» **Data for processing**
::::

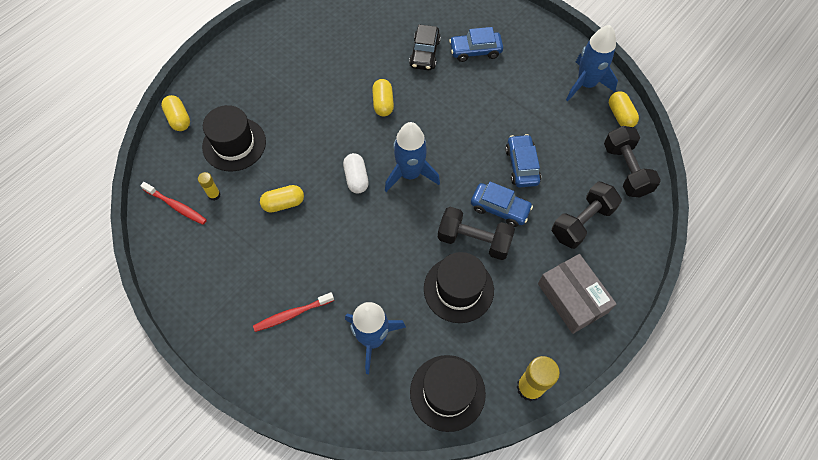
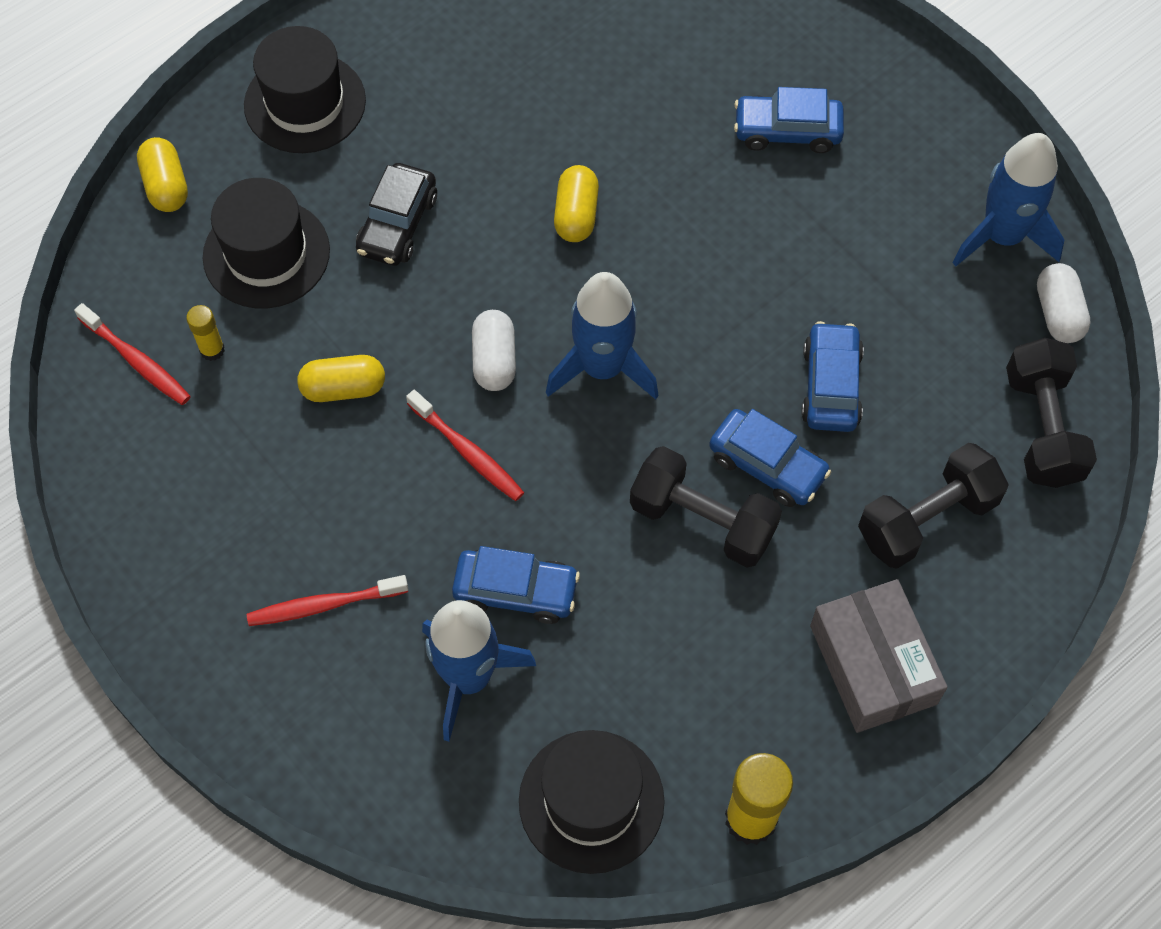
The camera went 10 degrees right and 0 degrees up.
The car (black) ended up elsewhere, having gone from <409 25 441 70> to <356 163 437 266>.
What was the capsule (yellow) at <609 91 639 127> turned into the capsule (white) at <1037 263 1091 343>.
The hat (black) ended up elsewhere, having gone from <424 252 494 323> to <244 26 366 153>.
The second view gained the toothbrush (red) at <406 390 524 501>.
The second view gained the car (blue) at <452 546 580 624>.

::::

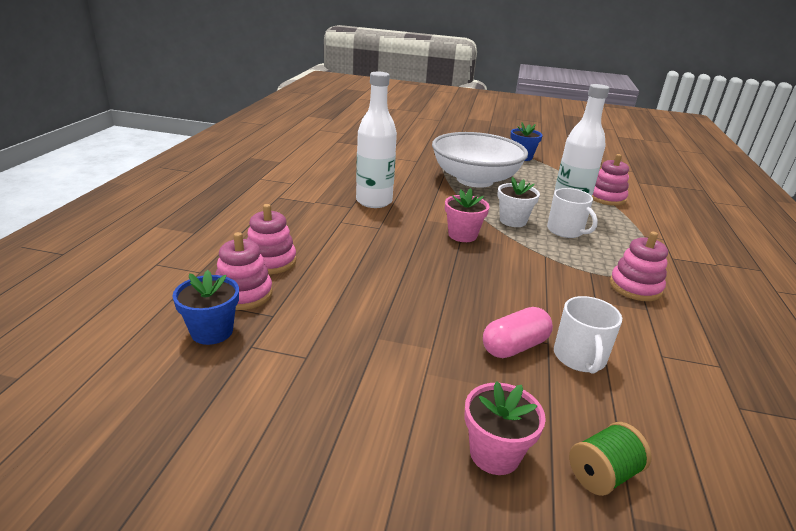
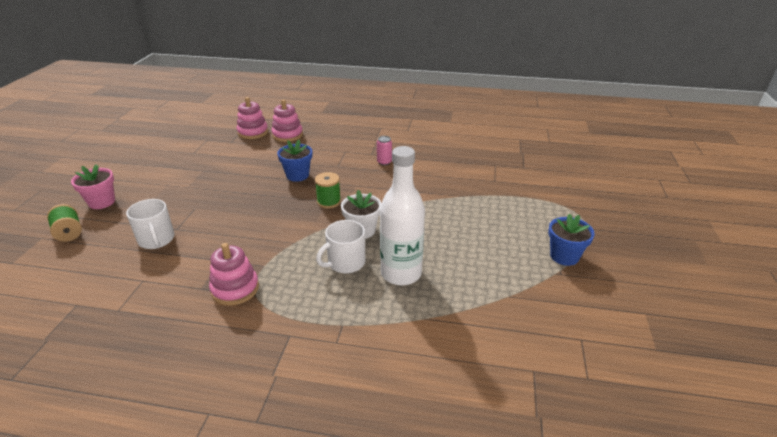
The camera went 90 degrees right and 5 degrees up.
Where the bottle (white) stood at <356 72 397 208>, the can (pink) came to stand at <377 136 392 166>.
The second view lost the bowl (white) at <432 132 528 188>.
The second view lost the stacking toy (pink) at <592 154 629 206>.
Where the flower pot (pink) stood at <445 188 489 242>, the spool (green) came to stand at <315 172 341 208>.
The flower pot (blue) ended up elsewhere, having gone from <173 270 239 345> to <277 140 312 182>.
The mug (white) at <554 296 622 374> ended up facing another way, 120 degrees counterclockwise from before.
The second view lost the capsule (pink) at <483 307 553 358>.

::::

Above are the records; print exactly the lines from the line with "The car (black)" to the line with "What was the", including both, and nothing else.

The car (black) ended up elsewhere, having gone from <409 25 441 70> to <356 163 437 266>.
What was the capsule (yellow) at <609 91 639 127> turned into the capsule (white) at <1037 263 1091 343>.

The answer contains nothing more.